--- PROBLEM TO WORK ON ---
Your answer must match the material exactly, line for line.

--- DATA PROVIDED ---

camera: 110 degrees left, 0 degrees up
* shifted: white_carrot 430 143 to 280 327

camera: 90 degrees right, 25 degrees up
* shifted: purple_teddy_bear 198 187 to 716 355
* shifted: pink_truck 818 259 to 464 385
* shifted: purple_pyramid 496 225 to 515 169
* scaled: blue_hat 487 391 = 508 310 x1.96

--- ANSWER TO THE PROBLEM ---
camera: 110 degrees left, 0 degrees up
* shifted: white_carrot 430 143 to 280 327

camera: 90 degrees right, 25 degrees up
* shifted: purple_teddy_bear 198 187 to 716 355
* shifted: pink_truck 818 259 to 464 385
* shifted: purple_pyramid 496 225 to 515 169
* scaled: blue_hat 487 391 = 508 310 x1.96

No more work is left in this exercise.